▶ [What is being asked] Locate every line in the entries below that contains the string "pizz", and copy each such line in full.

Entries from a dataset

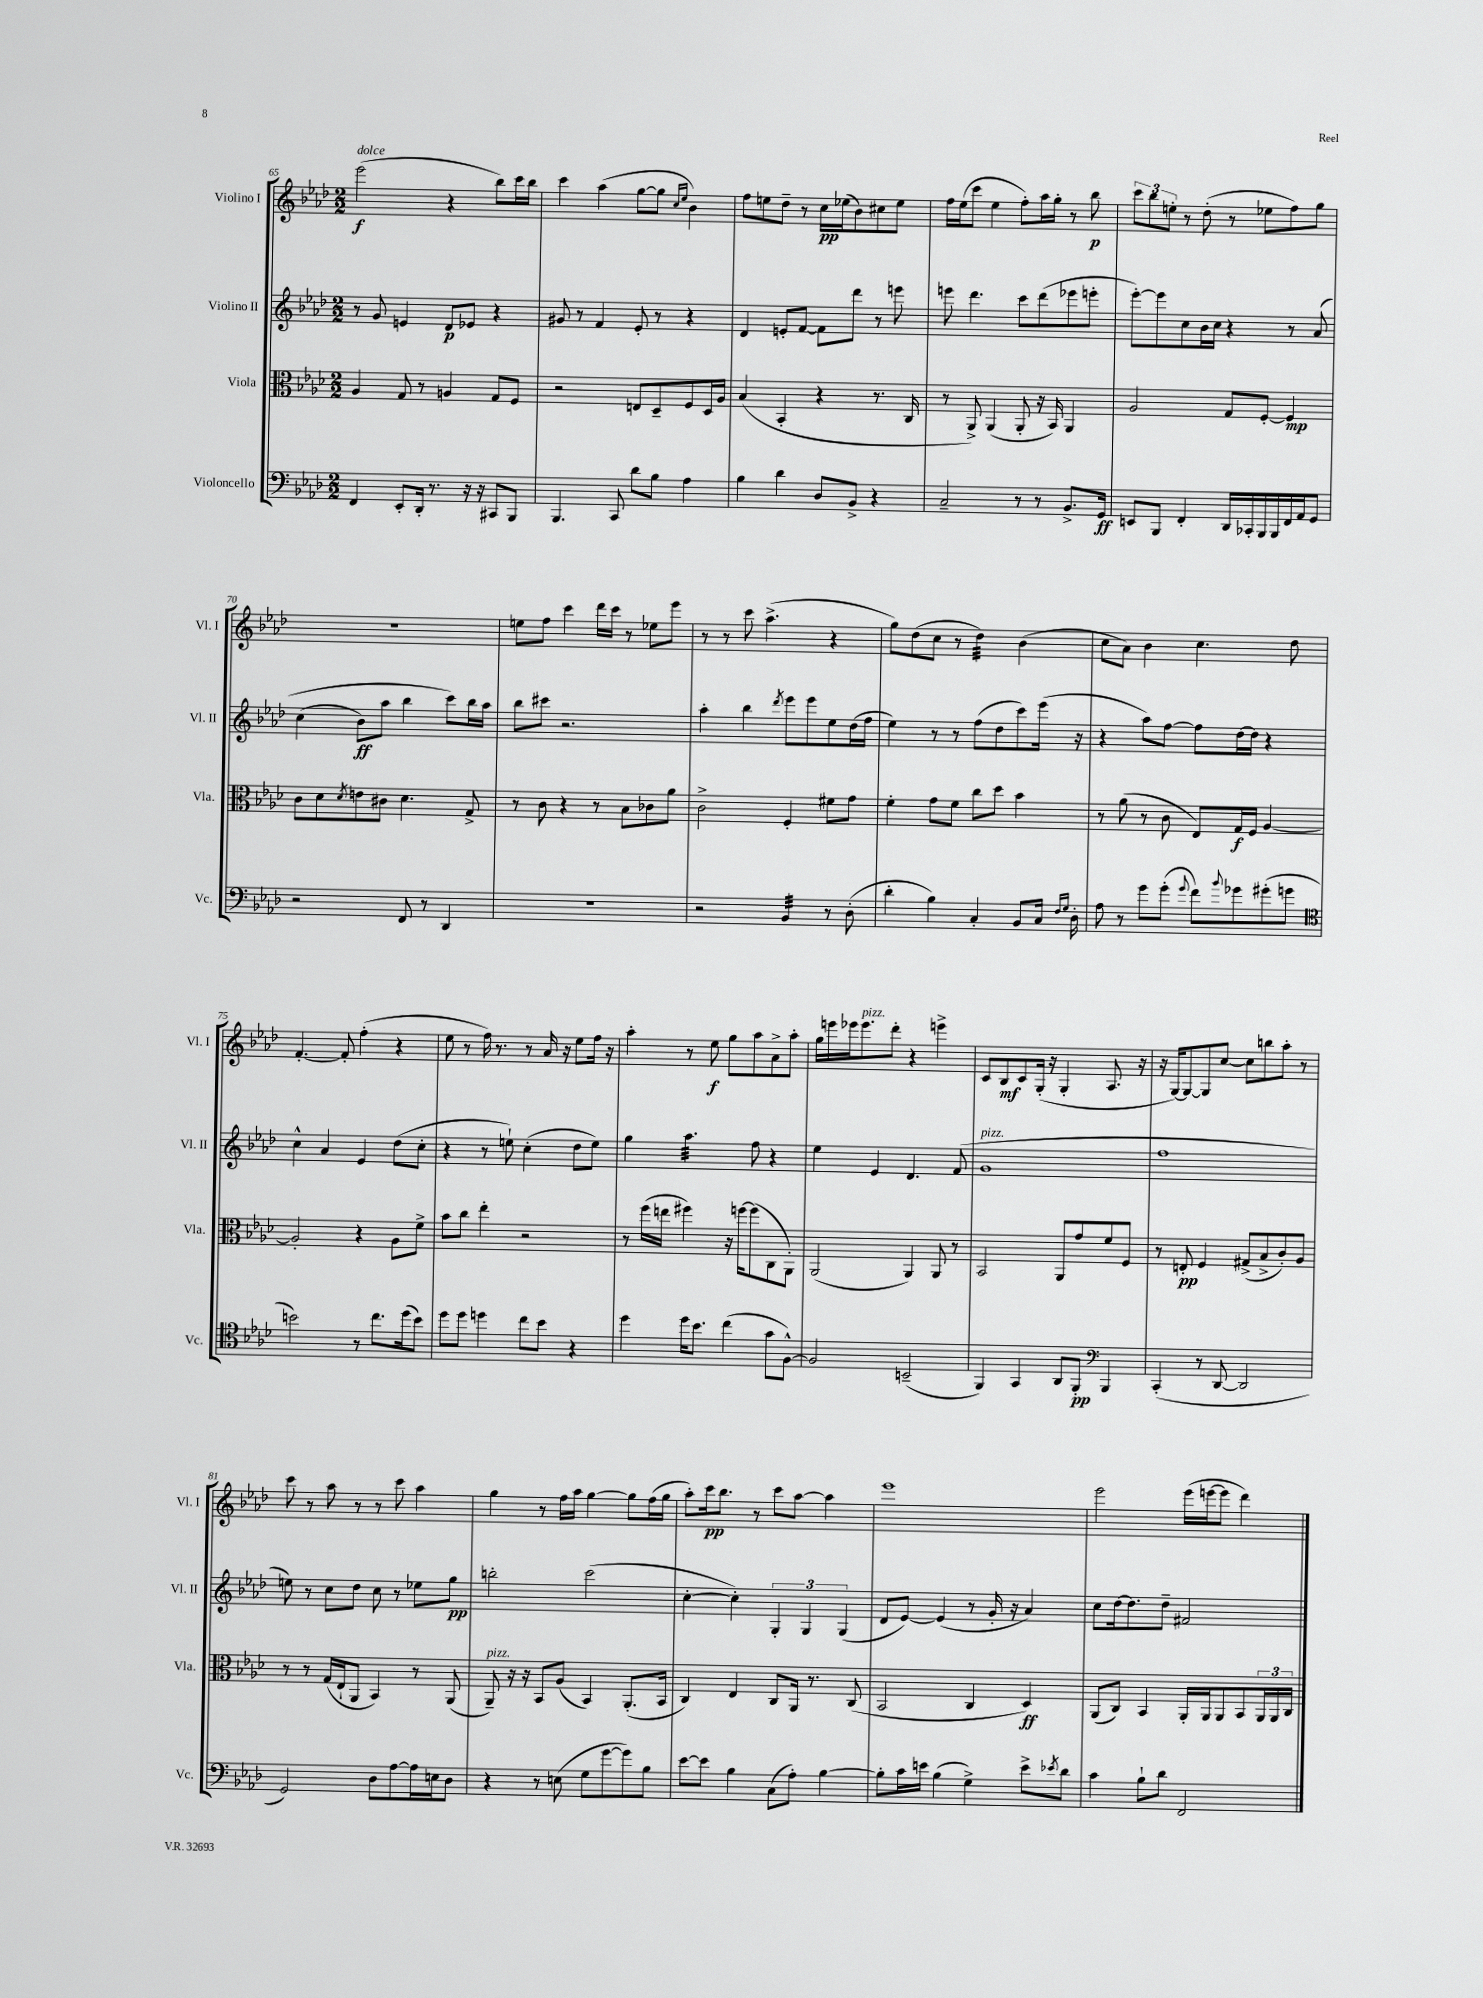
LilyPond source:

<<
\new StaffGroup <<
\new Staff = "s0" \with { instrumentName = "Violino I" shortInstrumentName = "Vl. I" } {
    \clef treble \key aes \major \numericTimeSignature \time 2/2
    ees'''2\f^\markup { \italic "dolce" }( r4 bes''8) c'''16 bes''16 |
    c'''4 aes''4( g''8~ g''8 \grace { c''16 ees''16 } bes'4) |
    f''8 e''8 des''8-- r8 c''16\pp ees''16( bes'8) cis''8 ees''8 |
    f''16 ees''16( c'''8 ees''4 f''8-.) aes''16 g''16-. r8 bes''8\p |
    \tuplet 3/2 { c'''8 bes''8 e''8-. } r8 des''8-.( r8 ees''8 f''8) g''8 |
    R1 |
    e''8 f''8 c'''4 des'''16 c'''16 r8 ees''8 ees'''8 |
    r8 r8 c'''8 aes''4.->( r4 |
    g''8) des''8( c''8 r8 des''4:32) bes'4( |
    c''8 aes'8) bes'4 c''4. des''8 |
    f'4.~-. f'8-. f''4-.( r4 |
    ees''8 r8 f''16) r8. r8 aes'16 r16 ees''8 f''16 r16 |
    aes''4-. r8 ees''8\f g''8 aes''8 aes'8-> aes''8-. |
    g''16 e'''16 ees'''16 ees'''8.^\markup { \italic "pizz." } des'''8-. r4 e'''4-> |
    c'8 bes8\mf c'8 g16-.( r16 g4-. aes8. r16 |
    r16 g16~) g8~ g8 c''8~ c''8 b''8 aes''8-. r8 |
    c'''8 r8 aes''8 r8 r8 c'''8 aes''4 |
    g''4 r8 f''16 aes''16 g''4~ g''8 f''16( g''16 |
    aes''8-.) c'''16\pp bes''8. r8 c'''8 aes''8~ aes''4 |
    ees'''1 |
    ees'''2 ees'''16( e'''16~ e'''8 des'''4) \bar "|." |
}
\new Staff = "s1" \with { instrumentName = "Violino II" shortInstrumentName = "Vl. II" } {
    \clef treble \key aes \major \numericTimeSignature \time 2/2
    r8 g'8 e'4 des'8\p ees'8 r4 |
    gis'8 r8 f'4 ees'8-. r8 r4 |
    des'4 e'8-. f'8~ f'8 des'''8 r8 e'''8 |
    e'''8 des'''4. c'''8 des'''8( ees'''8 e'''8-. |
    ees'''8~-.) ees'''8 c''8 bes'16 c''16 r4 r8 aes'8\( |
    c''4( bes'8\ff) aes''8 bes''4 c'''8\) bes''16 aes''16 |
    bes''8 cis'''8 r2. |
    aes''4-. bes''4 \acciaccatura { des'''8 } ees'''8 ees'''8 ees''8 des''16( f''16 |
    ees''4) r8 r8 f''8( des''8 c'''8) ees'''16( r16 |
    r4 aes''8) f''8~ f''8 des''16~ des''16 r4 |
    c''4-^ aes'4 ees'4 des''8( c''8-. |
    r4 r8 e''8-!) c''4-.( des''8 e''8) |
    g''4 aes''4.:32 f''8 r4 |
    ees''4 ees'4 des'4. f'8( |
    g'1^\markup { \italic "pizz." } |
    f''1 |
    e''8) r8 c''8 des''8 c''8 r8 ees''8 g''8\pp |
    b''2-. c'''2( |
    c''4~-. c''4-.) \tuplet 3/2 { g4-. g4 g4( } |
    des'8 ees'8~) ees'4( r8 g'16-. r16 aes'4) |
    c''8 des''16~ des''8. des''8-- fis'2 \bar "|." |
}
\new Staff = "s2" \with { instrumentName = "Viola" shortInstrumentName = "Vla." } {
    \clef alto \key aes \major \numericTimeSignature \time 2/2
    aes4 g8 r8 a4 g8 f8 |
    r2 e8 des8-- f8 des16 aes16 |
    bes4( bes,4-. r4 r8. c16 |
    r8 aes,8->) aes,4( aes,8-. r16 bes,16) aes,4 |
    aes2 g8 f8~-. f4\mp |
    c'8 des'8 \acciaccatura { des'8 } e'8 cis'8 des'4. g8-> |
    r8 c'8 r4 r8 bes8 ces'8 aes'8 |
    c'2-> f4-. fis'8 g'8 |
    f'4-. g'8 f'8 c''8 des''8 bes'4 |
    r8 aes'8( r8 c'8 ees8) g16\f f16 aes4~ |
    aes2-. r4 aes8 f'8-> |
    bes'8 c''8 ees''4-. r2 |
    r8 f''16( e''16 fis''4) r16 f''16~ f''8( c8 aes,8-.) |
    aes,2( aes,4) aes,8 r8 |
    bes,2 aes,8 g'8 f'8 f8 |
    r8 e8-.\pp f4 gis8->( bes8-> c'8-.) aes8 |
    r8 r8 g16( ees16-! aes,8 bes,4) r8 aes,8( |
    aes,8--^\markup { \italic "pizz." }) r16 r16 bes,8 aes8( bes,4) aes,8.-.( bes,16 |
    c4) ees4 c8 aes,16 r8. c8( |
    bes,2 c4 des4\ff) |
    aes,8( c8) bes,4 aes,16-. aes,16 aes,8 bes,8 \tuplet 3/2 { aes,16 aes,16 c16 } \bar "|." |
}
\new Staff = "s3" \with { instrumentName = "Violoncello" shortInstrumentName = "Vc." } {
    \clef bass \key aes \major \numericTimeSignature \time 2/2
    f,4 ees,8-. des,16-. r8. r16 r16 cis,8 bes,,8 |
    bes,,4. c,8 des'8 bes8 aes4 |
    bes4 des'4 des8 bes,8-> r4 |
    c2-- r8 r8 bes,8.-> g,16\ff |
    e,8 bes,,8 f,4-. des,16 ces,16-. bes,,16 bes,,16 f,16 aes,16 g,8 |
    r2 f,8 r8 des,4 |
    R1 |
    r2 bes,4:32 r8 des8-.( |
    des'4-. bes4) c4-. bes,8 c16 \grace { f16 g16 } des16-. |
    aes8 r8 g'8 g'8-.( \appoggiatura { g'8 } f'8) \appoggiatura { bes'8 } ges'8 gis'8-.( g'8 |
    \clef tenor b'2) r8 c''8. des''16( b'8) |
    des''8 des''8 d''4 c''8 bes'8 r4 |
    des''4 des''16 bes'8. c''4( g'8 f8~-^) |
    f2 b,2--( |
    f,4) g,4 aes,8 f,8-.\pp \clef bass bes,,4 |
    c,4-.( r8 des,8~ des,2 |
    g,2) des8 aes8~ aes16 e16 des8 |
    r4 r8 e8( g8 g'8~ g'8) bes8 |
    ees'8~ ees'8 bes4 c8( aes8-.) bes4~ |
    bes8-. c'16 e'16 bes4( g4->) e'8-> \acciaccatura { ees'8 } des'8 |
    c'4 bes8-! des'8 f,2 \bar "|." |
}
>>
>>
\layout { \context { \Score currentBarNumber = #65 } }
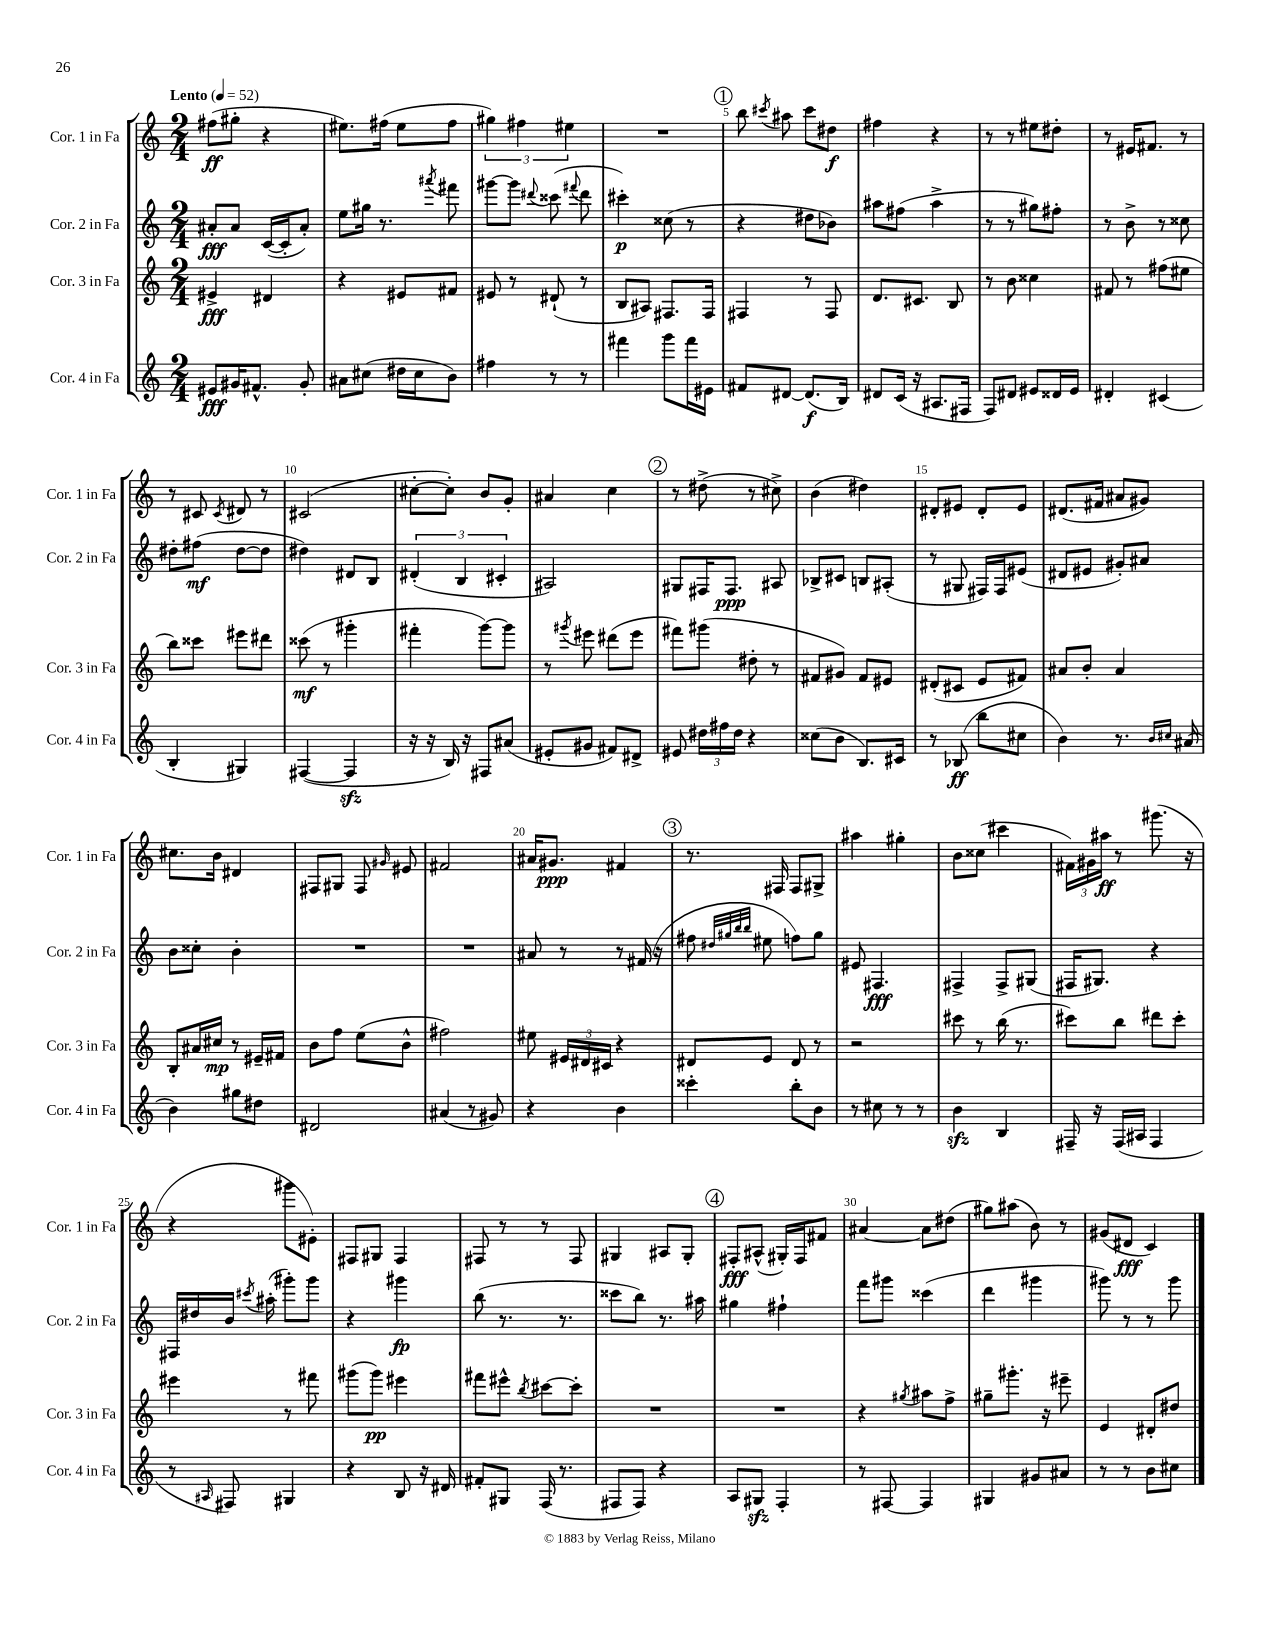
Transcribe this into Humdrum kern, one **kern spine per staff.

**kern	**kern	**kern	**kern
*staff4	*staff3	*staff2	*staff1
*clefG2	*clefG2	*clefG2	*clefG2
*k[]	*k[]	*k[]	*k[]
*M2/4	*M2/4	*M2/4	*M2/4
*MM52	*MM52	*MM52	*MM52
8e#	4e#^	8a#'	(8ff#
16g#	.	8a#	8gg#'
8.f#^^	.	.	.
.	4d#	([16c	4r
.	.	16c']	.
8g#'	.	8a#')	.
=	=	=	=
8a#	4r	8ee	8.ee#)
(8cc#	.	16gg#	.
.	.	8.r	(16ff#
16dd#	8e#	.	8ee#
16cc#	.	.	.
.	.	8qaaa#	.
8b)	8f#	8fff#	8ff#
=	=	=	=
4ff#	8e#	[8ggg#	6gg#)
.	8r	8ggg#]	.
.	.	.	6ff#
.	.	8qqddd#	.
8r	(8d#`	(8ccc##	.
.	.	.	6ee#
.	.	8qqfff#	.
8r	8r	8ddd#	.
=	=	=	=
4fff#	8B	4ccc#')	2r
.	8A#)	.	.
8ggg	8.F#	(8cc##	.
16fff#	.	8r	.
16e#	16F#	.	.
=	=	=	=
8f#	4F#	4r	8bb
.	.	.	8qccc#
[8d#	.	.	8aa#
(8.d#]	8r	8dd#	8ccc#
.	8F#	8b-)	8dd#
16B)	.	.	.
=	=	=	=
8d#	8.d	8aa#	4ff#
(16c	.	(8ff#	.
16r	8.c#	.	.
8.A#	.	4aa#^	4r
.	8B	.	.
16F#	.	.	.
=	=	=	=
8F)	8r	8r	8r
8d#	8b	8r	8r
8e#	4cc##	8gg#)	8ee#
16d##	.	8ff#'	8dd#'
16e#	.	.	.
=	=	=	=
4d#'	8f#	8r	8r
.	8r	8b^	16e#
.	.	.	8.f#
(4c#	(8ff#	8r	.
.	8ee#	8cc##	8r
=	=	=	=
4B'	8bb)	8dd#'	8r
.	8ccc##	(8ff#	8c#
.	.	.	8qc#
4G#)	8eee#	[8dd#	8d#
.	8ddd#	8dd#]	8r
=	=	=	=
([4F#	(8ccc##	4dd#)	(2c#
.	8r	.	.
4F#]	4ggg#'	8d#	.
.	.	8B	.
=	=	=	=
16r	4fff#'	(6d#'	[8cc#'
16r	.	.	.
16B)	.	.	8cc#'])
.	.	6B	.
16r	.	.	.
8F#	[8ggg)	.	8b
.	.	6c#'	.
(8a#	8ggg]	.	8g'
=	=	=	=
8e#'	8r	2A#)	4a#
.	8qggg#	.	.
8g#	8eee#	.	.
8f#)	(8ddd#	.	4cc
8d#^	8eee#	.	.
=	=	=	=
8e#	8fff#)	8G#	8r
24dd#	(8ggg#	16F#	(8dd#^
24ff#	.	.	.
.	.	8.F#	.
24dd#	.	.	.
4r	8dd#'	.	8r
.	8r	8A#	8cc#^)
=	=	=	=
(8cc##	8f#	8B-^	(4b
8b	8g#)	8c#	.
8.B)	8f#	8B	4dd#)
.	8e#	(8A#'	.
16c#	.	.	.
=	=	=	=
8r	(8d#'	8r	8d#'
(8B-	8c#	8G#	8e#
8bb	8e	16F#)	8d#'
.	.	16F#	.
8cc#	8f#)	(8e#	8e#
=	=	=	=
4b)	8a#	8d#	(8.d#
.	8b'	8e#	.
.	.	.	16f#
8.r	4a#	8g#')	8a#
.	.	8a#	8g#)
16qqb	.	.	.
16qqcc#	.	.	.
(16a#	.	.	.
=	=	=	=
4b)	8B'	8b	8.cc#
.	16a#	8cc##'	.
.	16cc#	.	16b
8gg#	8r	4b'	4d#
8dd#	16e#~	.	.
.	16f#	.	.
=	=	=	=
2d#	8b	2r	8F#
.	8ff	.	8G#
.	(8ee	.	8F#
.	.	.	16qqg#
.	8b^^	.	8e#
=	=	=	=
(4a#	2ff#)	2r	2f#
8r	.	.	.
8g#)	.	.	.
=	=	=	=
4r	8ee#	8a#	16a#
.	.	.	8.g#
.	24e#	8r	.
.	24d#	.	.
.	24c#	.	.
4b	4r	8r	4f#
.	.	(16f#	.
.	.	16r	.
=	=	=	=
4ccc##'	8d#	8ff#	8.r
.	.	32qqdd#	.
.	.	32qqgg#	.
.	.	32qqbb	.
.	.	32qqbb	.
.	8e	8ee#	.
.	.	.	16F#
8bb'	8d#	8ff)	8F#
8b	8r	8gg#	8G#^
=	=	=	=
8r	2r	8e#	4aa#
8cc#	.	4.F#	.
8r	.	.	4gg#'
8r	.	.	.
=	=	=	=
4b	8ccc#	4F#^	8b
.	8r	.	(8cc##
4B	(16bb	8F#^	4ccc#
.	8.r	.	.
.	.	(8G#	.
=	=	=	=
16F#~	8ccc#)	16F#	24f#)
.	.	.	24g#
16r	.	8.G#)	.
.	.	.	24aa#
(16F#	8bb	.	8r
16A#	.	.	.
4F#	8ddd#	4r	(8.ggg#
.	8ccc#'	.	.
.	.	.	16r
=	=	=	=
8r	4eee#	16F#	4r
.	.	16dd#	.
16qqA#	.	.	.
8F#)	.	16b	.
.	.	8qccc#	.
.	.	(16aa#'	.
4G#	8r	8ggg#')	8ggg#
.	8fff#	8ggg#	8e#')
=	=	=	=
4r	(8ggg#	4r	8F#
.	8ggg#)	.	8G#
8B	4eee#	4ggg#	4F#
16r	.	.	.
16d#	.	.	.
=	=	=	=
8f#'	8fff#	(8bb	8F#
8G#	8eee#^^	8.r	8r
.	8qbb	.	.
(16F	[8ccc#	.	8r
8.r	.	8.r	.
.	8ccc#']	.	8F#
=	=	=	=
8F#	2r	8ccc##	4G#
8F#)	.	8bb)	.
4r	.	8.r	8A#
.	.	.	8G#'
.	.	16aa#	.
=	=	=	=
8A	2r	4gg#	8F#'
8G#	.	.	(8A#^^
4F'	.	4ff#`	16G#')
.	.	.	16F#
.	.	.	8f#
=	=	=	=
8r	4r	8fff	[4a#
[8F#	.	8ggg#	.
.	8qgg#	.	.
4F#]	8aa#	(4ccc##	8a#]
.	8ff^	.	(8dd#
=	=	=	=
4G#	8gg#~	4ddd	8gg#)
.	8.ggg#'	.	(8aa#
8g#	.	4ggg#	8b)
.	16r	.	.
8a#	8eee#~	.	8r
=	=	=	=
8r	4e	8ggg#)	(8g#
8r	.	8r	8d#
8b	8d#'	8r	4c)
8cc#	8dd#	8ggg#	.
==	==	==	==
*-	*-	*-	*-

▶ [Problem solution]
    g''16 e'''16 ees'''16 ees'''8.^\markup { \italic "pizz." } des'''8-. r4 e'''4-> |
    g'1^\markup { \italic "pizz." } |
    aes,8--^\markup { \italic "pizz." }) r16 r16 bes,8 aes8( bes,4) aes,8.-.( bes,16 |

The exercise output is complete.